Modification records:

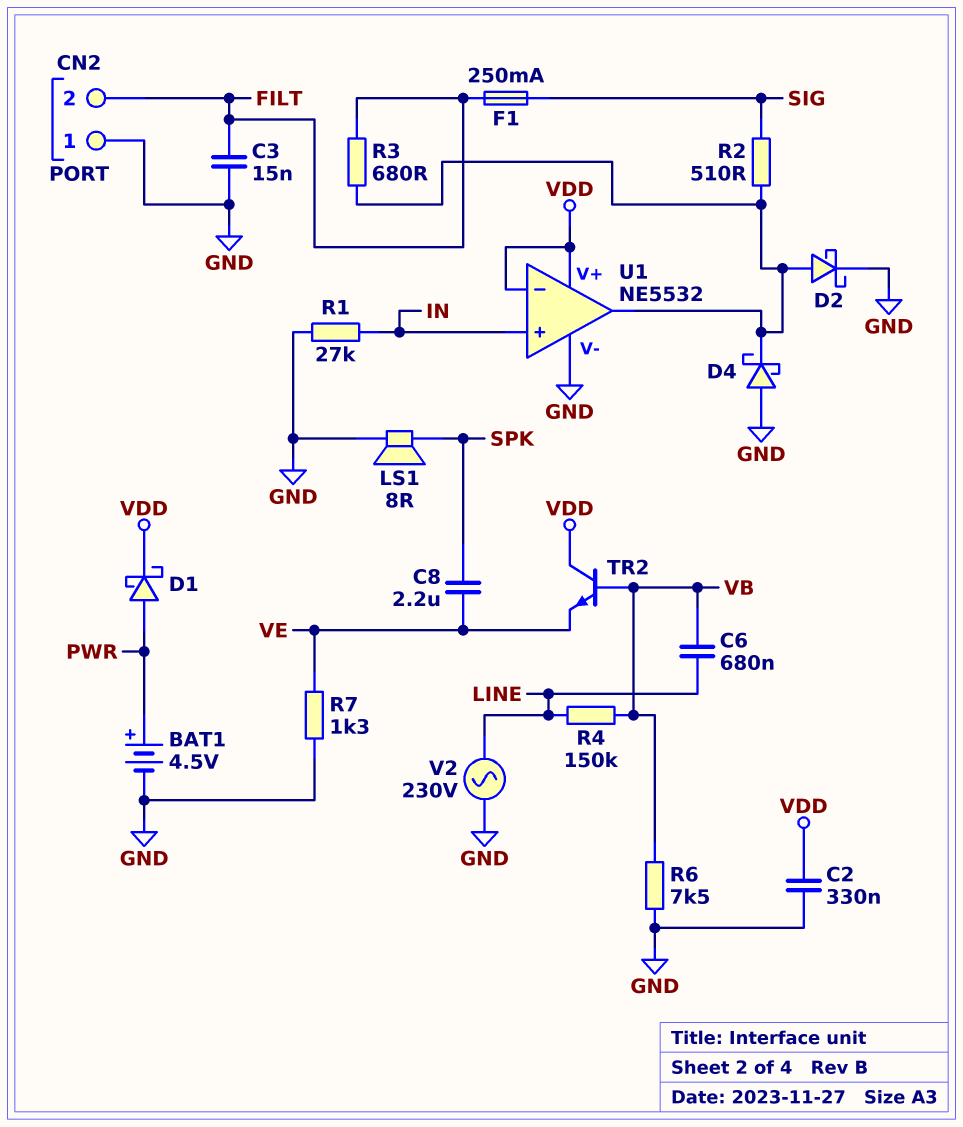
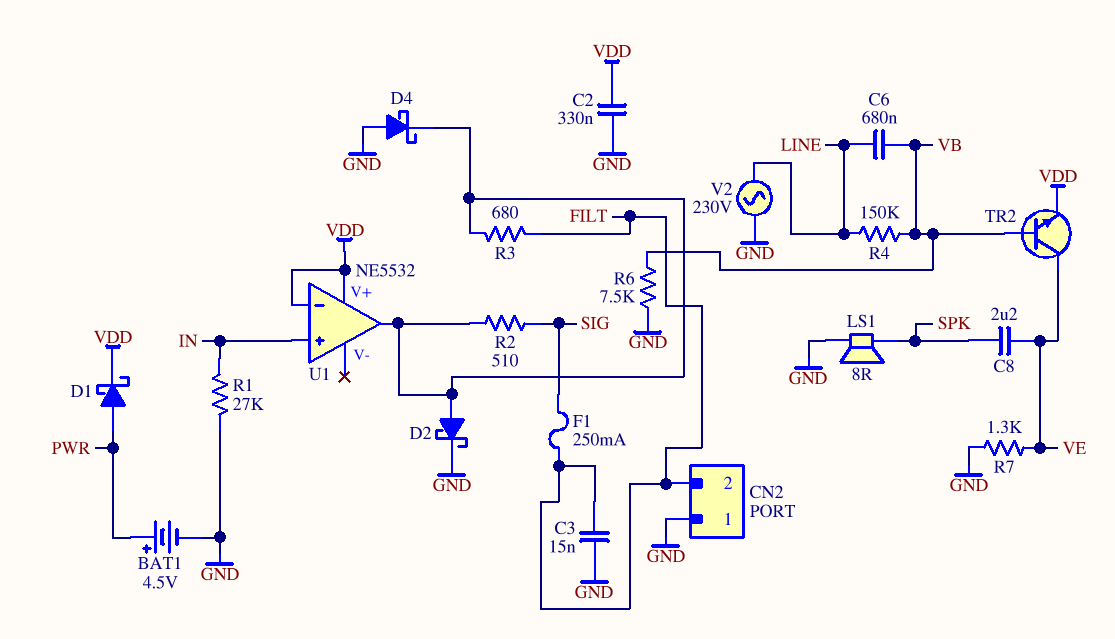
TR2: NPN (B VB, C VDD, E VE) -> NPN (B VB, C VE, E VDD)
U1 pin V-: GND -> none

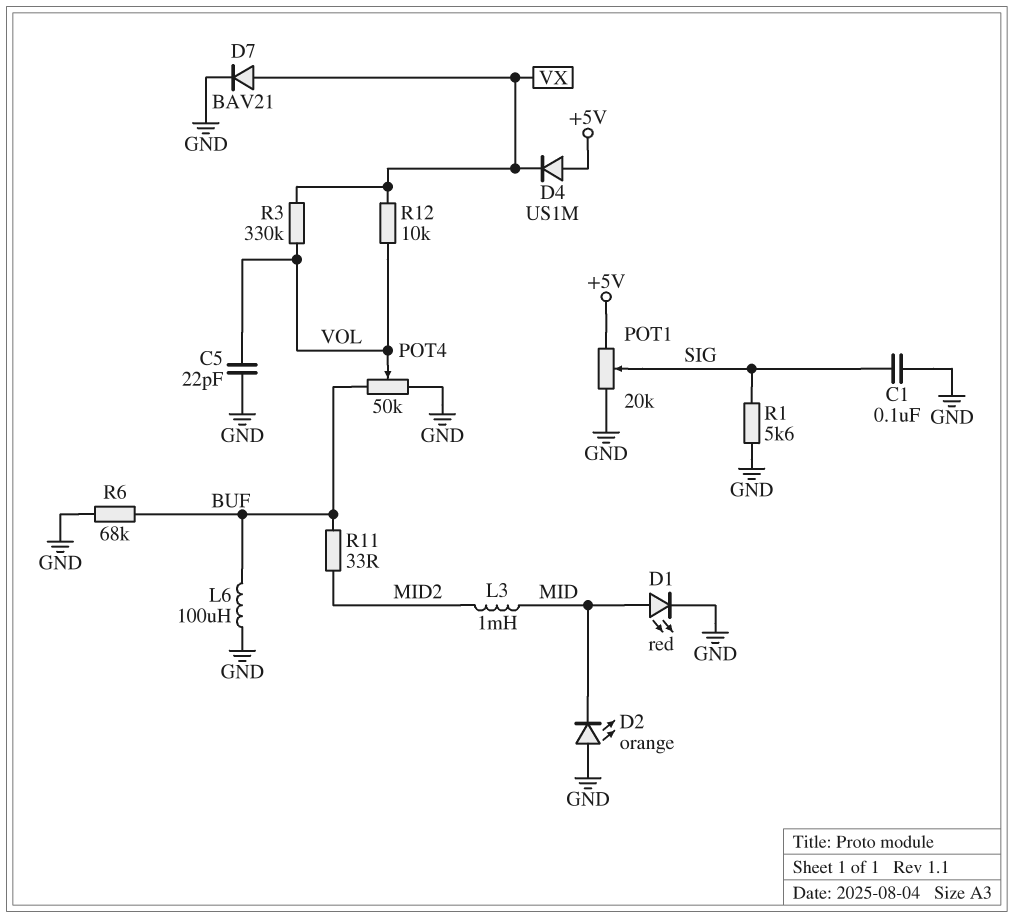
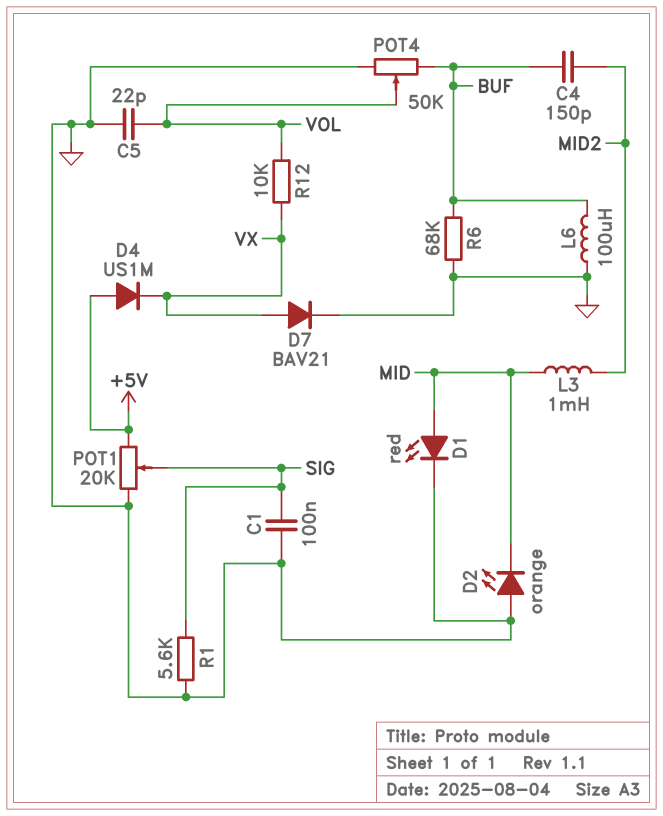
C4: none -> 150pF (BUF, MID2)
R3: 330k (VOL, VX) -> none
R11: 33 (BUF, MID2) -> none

_TASK GOAL_
A single figure is required: the number of lines in the entries that hold the string "none".

_WRITTEN ANSWER_
4